*** Opening GIVEN RECORDS ***
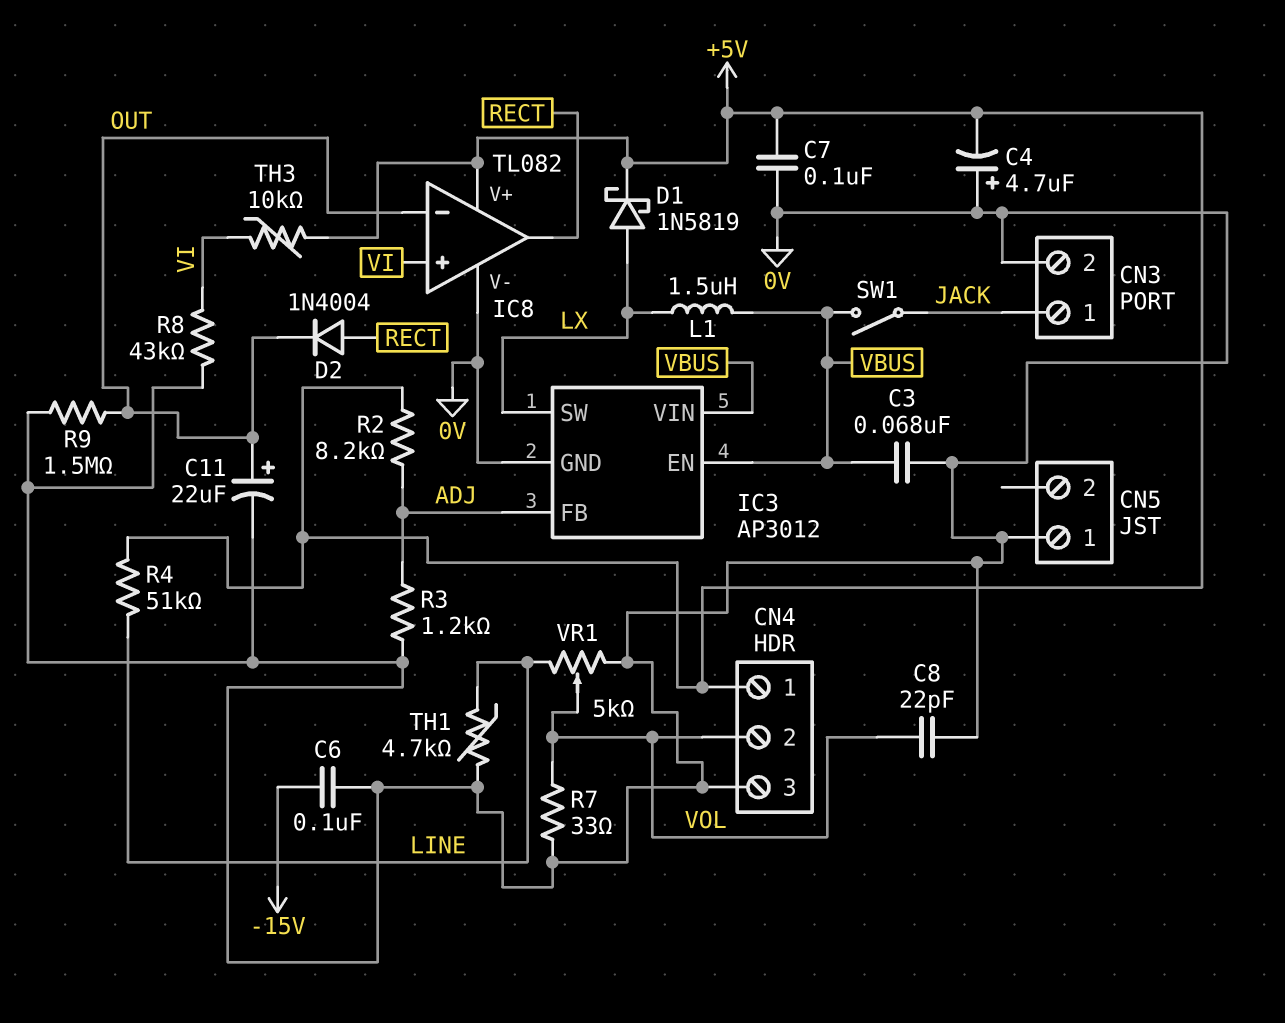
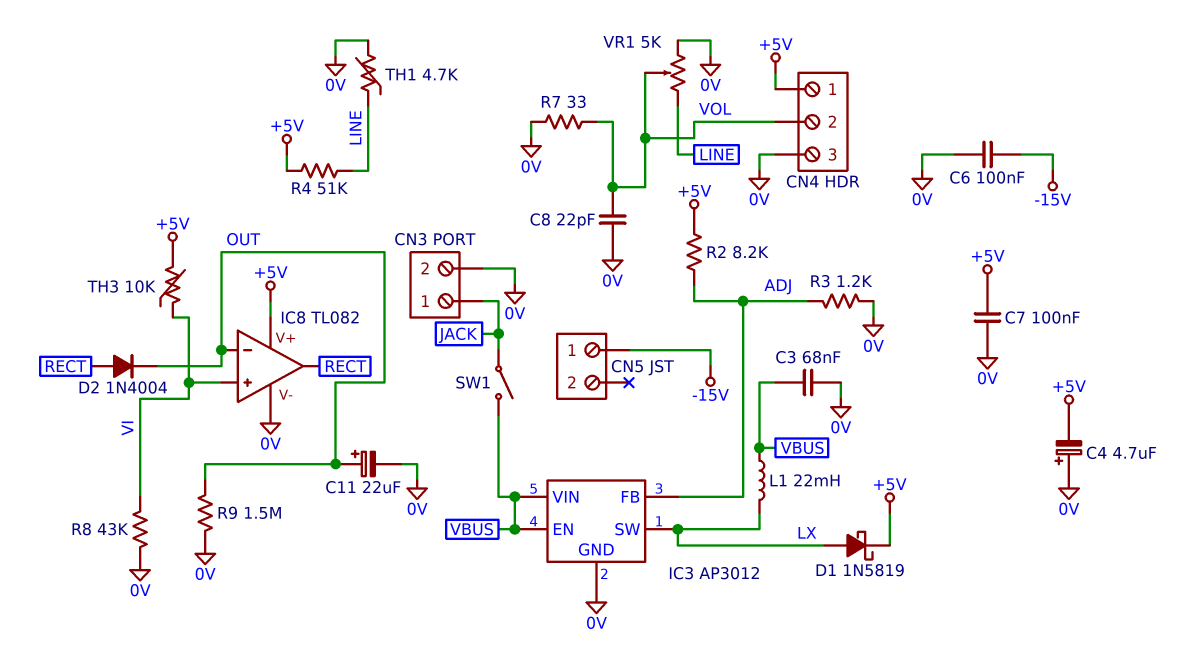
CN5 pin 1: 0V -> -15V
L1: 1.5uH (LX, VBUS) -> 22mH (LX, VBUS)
*** Closing GIVEN RECORDS ***
*** Opening GIVEN RECORDS ***
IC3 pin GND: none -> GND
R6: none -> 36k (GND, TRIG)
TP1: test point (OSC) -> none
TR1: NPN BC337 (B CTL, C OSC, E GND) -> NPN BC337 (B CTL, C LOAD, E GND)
*** Closing GIVEN RECORDS ***
*** Opening GIVEN RECORDS ***
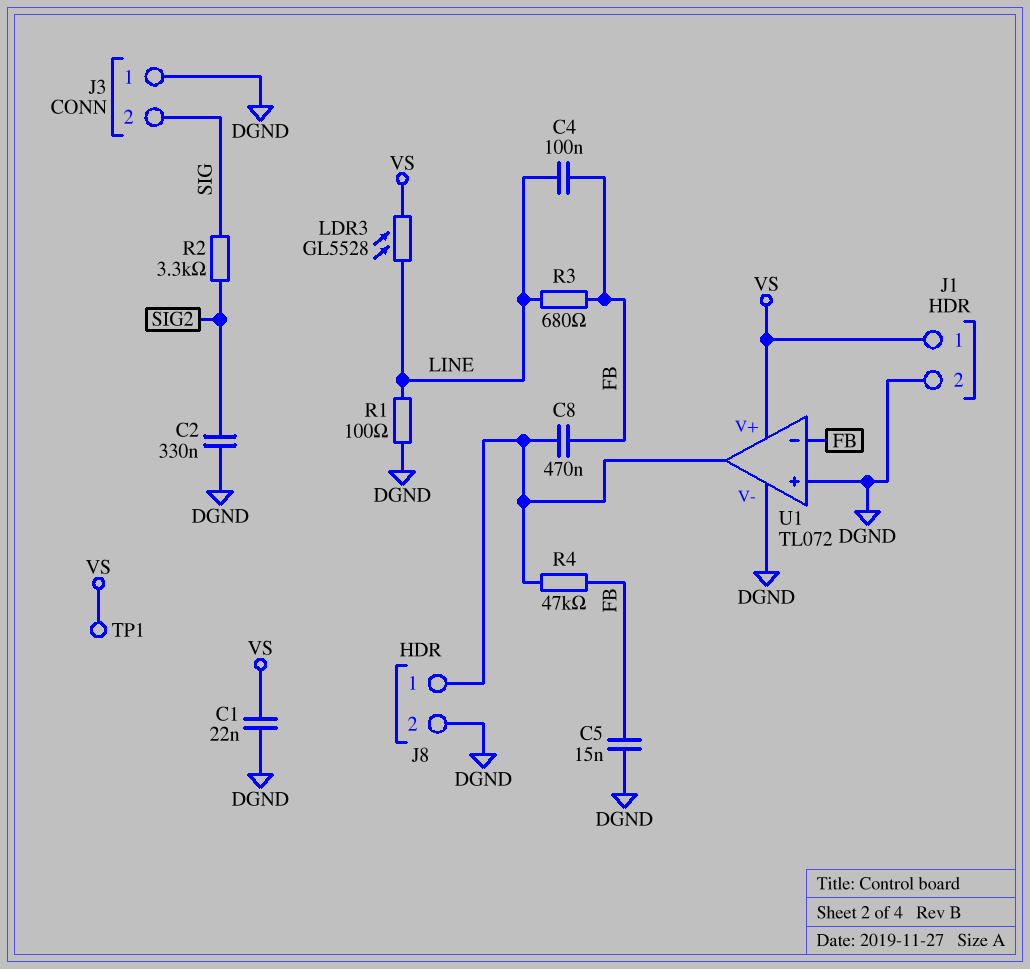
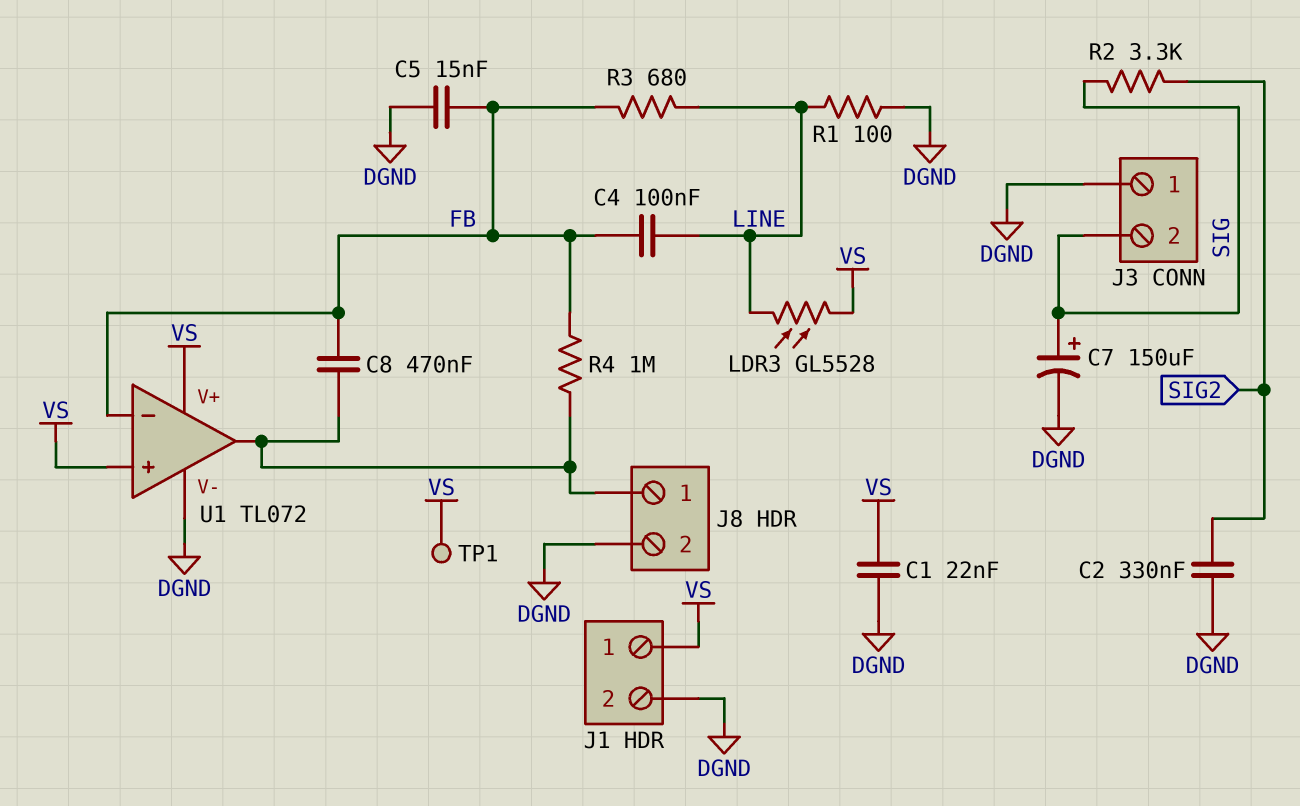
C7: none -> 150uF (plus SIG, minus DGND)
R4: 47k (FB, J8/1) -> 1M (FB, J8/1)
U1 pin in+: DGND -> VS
*** Closing GIVEN RECORDS ***
WORK TO COMPLETE → All lines of the material that contain the word "DGND" should be listed.

EXERCISE RESULT →
C7: none -> 150uF (plus SIG, minus DGND)
U1 pin in+: DGND -> VS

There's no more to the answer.